TO DO:
Reproduce exactly the entries from the "blue semicircle: (10, 58)" line to the end. Skip all pictures.

::: SUPPLIED MATERIAL :::

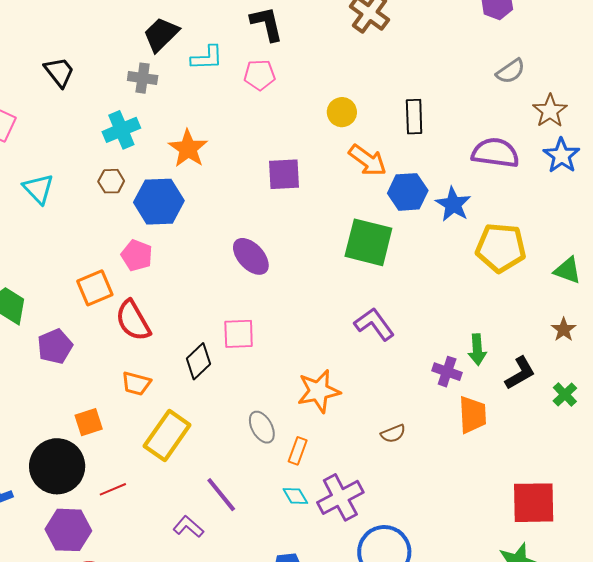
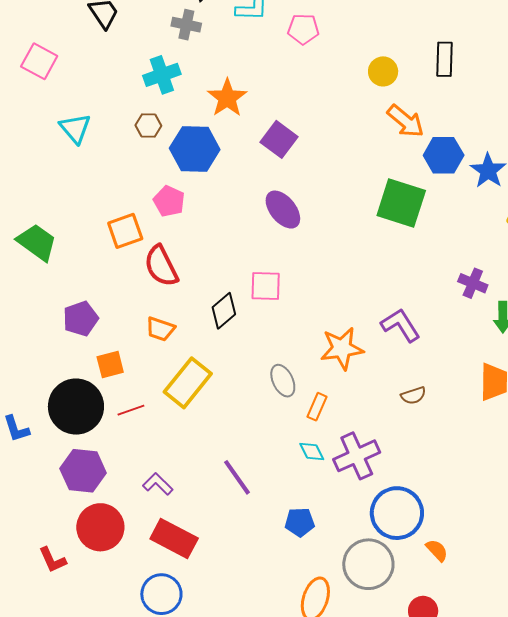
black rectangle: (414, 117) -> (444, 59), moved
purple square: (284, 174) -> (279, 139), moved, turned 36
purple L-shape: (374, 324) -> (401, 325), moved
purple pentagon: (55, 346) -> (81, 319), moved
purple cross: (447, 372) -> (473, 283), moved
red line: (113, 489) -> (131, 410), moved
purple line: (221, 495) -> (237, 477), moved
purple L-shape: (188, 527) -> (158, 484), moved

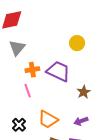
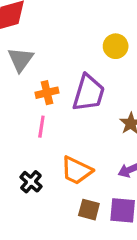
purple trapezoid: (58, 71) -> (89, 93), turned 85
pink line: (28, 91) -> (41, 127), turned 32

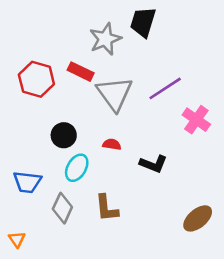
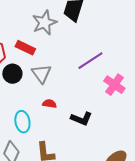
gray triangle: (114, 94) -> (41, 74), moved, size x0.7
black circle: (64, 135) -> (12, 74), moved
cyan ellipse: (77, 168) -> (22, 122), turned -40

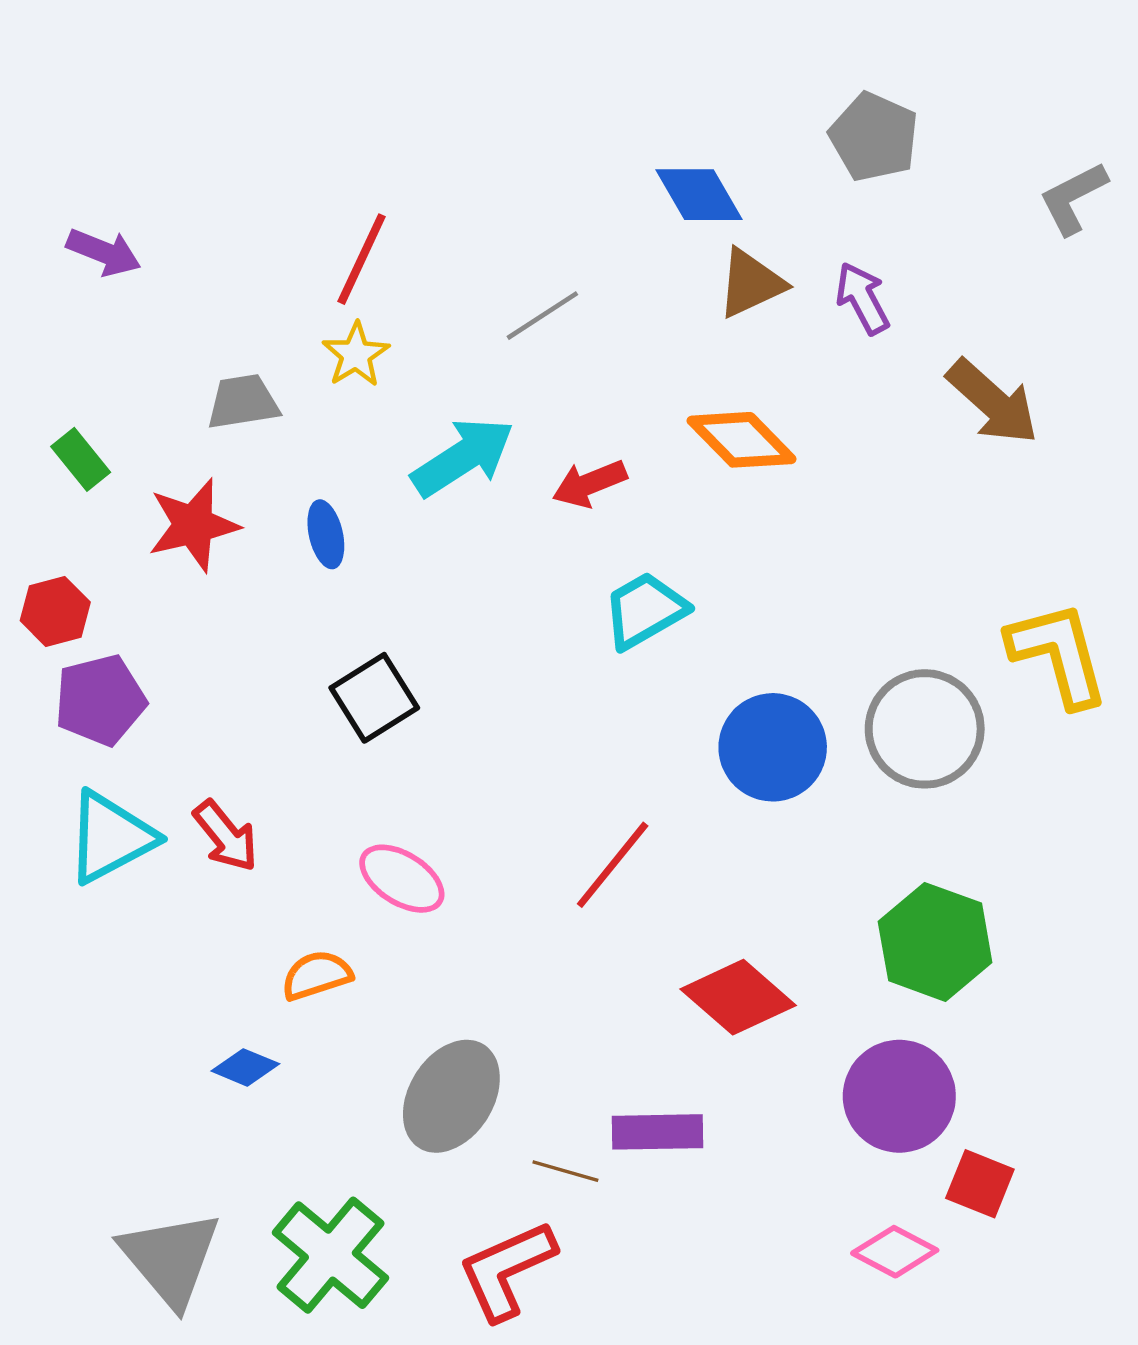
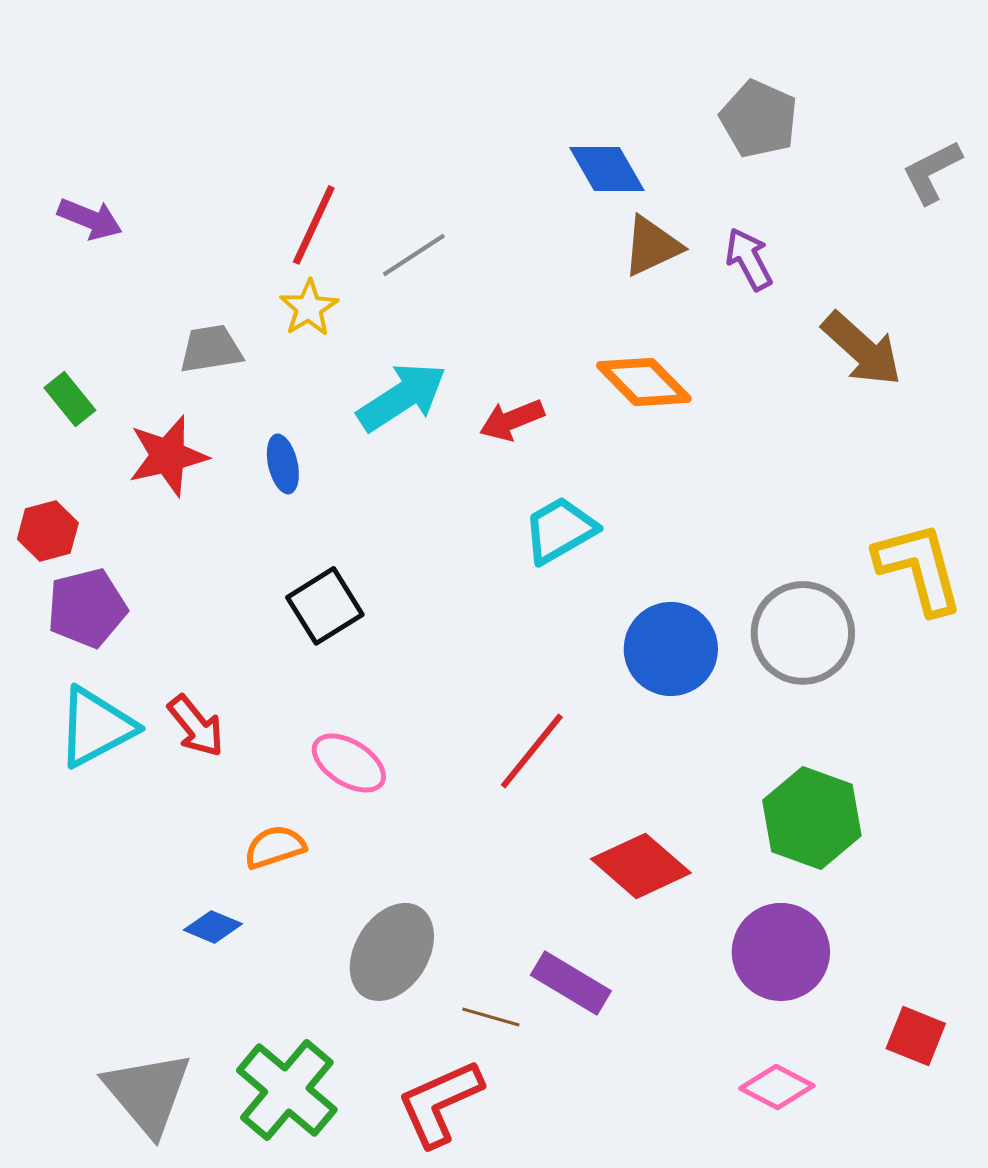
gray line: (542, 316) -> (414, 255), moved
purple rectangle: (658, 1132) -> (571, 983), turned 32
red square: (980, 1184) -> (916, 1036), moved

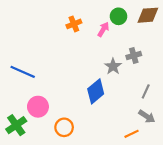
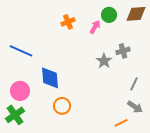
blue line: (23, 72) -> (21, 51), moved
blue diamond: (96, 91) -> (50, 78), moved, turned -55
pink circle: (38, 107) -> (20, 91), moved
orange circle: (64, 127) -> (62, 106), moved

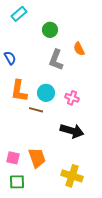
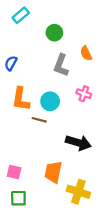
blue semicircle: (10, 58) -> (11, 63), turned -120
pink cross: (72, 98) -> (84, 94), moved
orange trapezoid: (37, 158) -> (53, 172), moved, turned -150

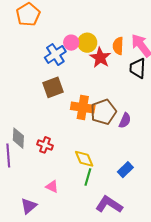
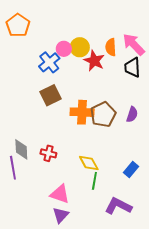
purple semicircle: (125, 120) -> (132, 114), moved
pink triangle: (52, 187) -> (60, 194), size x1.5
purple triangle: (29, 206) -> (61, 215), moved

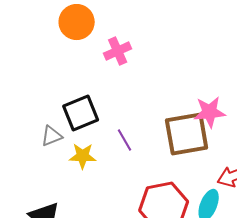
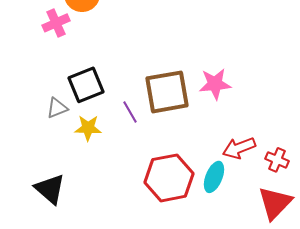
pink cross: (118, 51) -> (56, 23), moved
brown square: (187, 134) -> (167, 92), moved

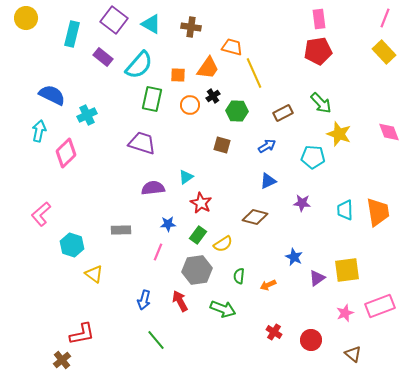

:::

OUTPUT FOR THIS TASK:
blue semicircle: (10, 58) -> (11, 63), turned -120
pink cross: (72, 98) -> (84, 94), moved
orange trapezoid: (37, 158) -> (53, 172), moved, turned -150

purple semicircle: (125, 120) -> (132, 114), moved
pink triangle: (52, 187) -> (60, 194), size x1.5
purple triangle: (29, 206) -> (61, 215), moved

pink cross: (118, 51) -> (56, 23), moved
brown square: (187, 134) -> (167, 92), moved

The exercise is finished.